» TASK DETAILS:
Start at the line below containing "D101: diode US1M" and stop at the line containing "R102: 6.2k (SIG3, SIG12) -> 56k (SIG3, SIG12)". Repeat every line of that stretch exactly, and nothing outside it.

EXCERPTED DATA below:

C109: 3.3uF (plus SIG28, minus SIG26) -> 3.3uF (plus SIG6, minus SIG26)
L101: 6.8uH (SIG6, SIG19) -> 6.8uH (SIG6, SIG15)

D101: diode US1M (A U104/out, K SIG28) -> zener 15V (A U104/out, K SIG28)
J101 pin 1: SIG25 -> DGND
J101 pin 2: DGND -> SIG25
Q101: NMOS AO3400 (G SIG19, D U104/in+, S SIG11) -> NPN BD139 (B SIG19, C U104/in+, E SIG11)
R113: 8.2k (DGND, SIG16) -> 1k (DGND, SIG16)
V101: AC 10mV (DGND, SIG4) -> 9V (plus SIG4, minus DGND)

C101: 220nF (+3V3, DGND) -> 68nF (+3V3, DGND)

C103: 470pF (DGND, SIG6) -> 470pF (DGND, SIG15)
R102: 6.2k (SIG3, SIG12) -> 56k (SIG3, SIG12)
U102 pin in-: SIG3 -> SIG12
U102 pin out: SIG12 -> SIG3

End of EXCERPTED DATA.

» ANSWER TO THIS EXERCISE:
D101: diode US1M (A U104/out, K SIG28) -> zener 15V (A U104/out, K SIG28)
J101 pin 1: SIG25 -> DGND
J101 pin 2: DGND -> SIG25
Q101: NMOS AO3400 (G SIG19, D U104/in+, S SIG11) -> NPN BD139 (B SIG19, C U104/in+, E SIG11)
R113: 8.2k (DGND, SIG16) -> 1k (DGND, SIG16)
V101: AC 10mV (DGND, SIG4) -> 9V (plus SIG4, minus DGND)

C101: 220nF (+3V3, DGND) -> 68nF (+3V3, DGND)

C103: 470pF (DGND, SIG6) -> 470pF (DGND, SIG15)
R102: 6.2k (SIG3, SIG12) -> 56k (SIG3, SIG12)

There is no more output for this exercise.